- Information provided:
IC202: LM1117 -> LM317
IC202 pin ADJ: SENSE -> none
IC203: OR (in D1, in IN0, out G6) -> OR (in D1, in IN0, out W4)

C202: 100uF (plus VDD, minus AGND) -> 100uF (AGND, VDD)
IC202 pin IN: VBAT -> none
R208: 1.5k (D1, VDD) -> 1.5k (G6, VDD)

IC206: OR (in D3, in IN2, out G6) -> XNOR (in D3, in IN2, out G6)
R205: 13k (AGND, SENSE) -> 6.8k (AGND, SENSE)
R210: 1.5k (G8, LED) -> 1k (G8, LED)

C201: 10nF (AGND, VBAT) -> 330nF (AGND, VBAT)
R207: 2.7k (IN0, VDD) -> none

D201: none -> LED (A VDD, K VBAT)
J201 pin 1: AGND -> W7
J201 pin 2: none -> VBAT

- What you will do:
When the line containing "C201: 10nF (AGND, VBAT) -> 330nF (AGND, VBAT)" is found in the records above, restate it and every later line word for word through the last one, and nothing more.

- Result below:
C201: 10nF (AGND, VBAT) -> 330nF (AGND, VBAT)
R207: 2.7k (IN0, VDD) -> none

D201: none -> LED (A VDD, K VBAT)
J201 pin 1: AGND -> W7
J201 pin 2: none -> VBAT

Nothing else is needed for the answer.